[Task material]:

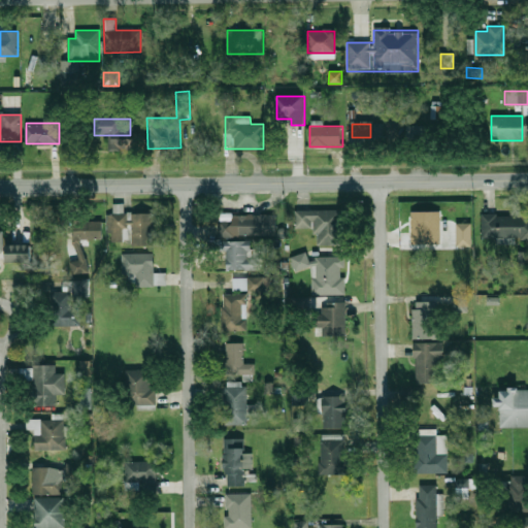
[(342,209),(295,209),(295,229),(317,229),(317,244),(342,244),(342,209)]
...
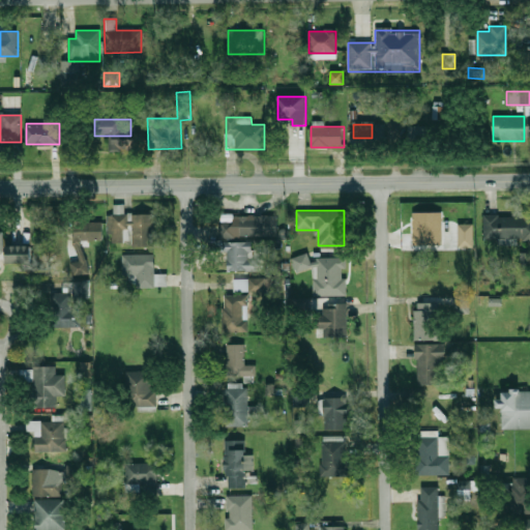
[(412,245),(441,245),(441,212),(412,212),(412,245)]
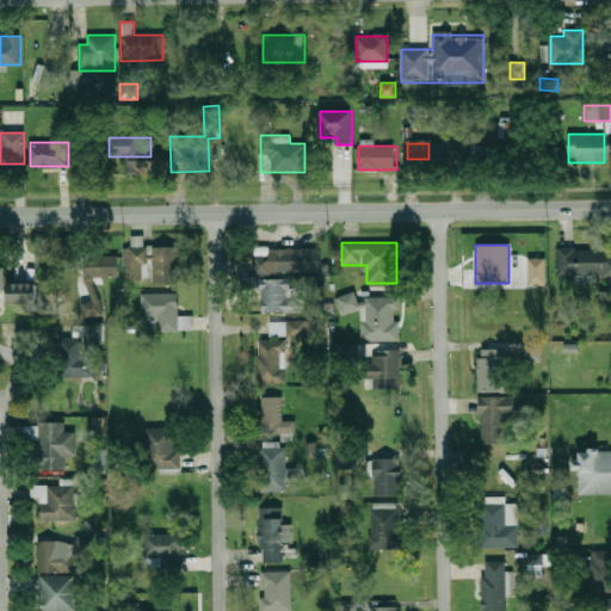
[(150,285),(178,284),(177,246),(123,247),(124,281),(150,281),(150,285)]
...
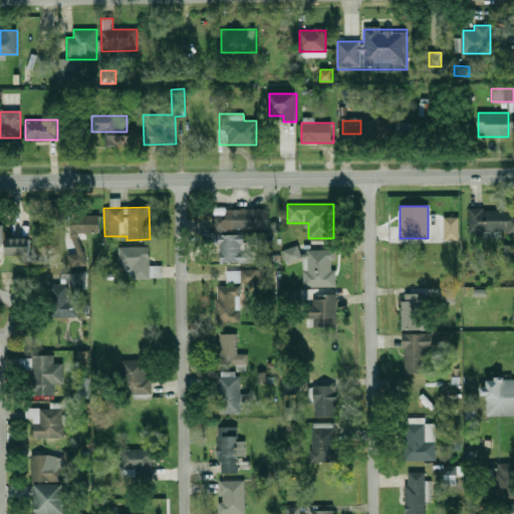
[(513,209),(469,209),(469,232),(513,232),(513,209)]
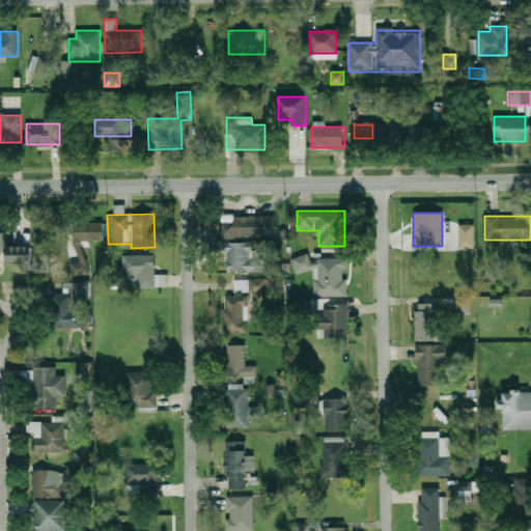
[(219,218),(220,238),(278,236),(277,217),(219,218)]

[Work request]:
What you write out is the stretch of entries from the line containing "[(513,209),(469,209),(469,232),(513,232),(513,209)]" to the line containing "[(219,218),(220,238),(278,236),(277,217),(219,218)]", word for word, with both end lines and no pictures.

[Your response]:
[(513,209),(469,209),(469,232),(513,232),(513,209)]
[(219,218),(220,238),(278,236),(277,217),(219,218)]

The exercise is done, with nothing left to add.